─── Data ───
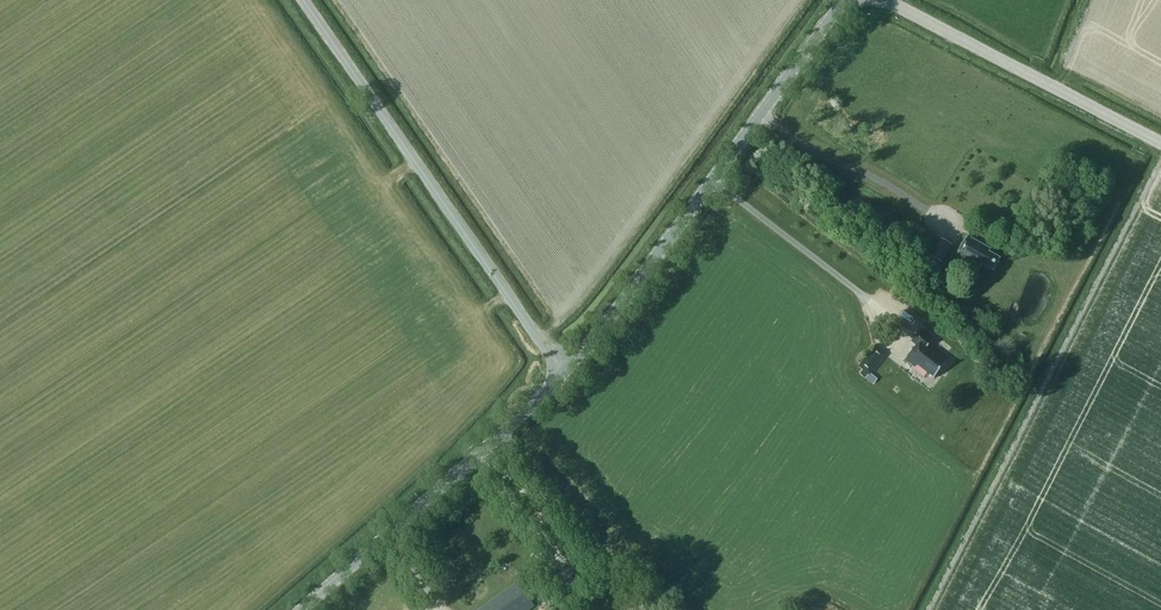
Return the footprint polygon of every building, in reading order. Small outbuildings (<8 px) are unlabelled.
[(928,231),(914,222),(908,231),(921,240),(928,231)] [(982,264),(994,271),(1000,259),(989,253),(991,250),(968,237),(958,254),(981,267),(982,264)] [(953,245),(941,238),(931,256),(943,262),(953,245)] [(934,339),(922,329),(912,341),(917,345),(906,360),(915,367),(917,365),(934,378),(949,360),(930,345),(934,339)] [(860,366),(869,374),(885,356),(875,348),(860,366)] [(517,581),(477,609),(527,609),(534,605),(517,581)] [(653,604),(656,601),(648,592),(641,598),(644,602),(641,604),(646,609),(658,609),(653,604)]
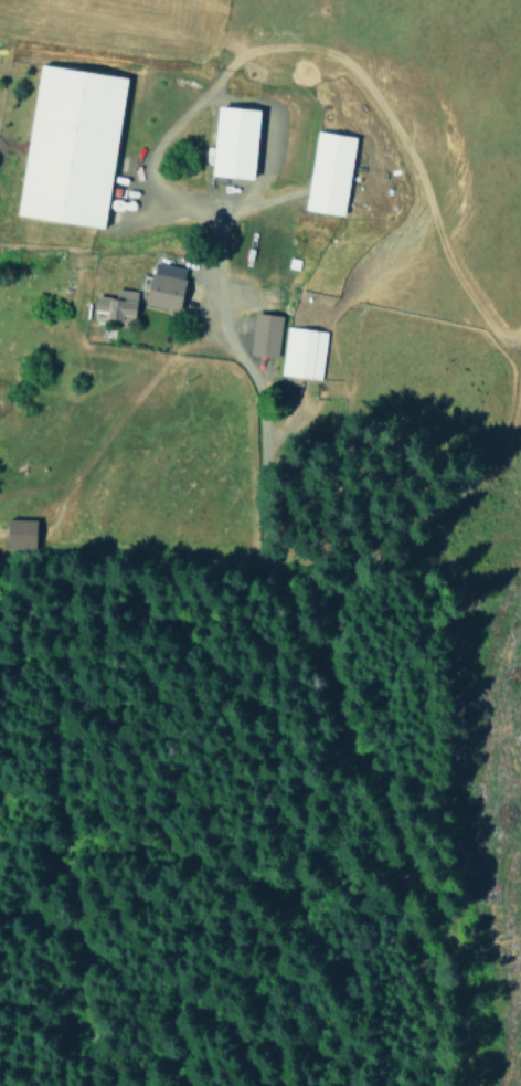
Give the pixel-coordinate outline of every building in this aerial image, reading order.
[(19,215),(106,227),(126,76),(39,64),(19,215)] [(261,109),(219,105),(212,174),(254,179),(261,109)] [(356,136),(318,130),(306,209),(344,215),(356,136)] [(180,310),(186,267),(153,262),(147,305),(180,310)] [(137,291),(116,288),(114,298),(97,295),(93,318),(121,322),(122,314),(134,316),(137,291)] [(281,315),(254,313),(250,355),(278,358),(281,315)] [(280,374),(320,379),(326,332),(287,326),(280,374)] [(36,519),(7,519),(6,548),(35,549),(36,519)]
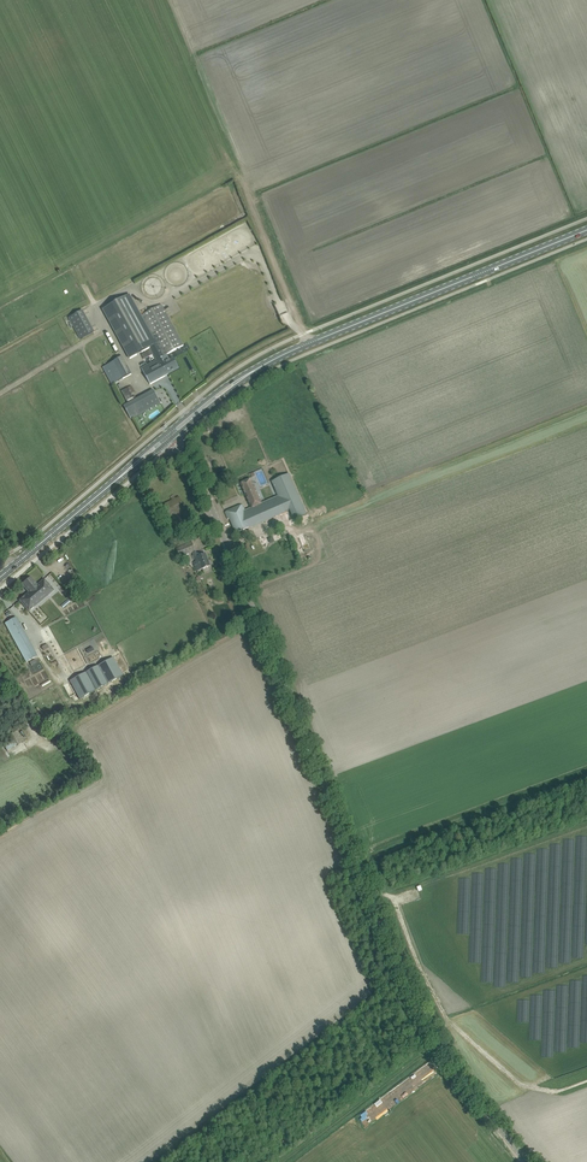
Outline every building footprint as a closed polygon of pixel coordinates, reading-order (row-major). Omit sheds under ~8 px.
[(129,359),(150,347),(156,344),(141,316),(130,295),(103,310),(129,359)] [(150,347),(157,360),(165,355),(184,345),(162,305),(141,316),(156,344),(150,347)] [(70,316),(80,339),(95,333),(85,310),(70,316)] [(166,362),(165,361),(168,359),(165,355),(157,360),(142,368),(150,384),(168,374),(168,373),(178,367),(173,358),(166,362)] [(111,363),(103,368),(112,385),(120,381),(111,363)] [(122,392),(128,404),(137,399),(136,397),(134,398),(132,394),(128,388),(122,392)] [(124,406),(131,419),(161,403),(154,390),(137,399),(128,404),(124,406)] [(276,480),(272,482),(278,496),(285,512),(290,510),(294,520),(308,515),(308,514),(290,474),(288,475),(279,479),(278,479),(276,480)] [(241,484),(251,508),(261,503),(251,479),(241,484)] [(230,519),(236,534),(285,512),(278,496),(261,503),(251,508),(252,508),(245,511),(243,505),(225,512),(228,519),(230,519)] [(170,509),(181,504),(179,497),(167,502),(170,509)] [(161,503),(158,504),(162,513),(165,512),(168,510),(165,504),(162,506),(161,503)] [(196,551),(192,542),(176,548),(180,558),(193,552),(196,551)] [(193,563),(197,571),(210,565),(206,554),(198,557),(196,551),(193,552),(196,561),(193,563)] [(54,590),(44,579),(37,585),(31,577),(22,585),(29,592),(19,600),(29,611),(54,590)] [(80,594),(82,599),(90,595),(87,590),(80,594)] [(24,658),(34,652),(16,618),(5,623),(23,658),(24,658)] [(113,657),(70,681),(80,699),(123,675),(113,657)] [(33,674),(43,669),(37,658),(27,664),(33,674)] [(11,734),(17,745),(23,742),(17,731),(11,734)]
───
* [Goal of the exercise]
The records above are to be repeated exactly, with every picture removed from the copy.

* [Written solution]
Return the footprint polygon of every building, in reading order. Small outbuildings (<8 px) are unlabelled.
[(928,231),(914,222),(908,231),(921,240),(928,231)] [(982,264),(994,271),(1000,259),(989,253),(991,250),(968,237),(958,254),(981,267),(982,264)] [(953,245),(941,238),(931,256),(943,262),(953,245)] [(934,339),(922,329),(912,341),(917,345),(906,360),(915,367),(917,365),(934,378),(949,360),(930,345),(934,339)] [(860,366),(869,374),(885,356),(875,348),(860,366)] [(517,581),(477,609),(527,609),(534,605),(517,581)] [(653,604),(656,601),(648,592),(641,598),(644,602),(641,604),(646,609),(658,609),(653,604)]
Give the pixel-coordinate outline of every building in this aerial image, reading order.
[(19,215),(106,227),(126,76),(39,64),(19,215)] [(261,109),(219,105),(212,174),(254,179),(261,109)] [(356,136),(318,130),(306,209),(344,215),(356,136)] [(180,310),(186,267),(153,262),(147,305),(180,310)] [(137,291),(116,288),(114,298),(97,295),(93,318),(121,322),(122,314),(134,316),(137,291)] [(281,315),(254,313),(250,355),(278,358),(281,315)] [(280,374),(320,379),(326,332),(287,326),(280,374)] [(36,519),(7,519),(6,548),(35,549),(36,519)]
Outline every building footprint as a closed polygon of pixel coordinates, reading-order (row-major). Omit sheds under ~8 px.
[(129,359),(150,347),(156,344),(141,316),(130,295),(103,310),(129,359)] [(150,347),(157,360),(165,355),(184,345),(162,305),(141,316),(156,344),(150,347)] [(70,316),(80,339),(95,333),(85,310),(70,316)] [(166,362),(165,361),(168,359),(165,355),(157,360),(142,368),(150,384),(168,374),(168,373),(178,367),(173,358),(166,362)] [(111,363),(103,368),(112,385),(120,381),(111,363)] [(122,392),(128,404),(137,399),(136,397),(134,398),(132,394),(128,388),(122,392)] [(124,406),(131,419),(161,403),(154,390),(137,399),(128,404),(124,406)] [(276,480),(272,482),(278,496),(285,512),(290,510),(294,520),(308,515),(308,514),(290,474),(288,475),(279,479),(278,479),(276,480)] [(241,484),(251,508),(261,503),(251,479),(241,484)] [(230,519),(236,534),(285,512),(278,496),(261,503),(251,508),(252,508),(245,511),(243,505),(225,512),(228,519),(230,519)] [(170,509),(181,504),(179,497),(167,502),(170,509)] [(161,503),(158,504),(162,513),(165,512),(168,510),(165,504),(162,506),(161,503)] [(196,551),(192,542),(176,548),(180,558),(193,552),(196,551)] [(193,563),(197,571),(210,565),(206,554),(198,557),(196,551),(193,552),(196,561),(193,563)] [(54,590),(44,579),(37,585),(31,577),(22,585),(29,592),(19,600),(29,611),(54,590)] [(80,594),(82,599),(90,595),(87,590),(80,594)] [(24,658),(34,652),(16,618),(5,623),(23,658),(24,658)] [(113,657),(70,681),(80,699),(123,675),(113,657)] [(33,674),(43,669),(37,658),(27,664),(33,674)] [(11,734),(17,745),(23,742),(17,731),(11,734)]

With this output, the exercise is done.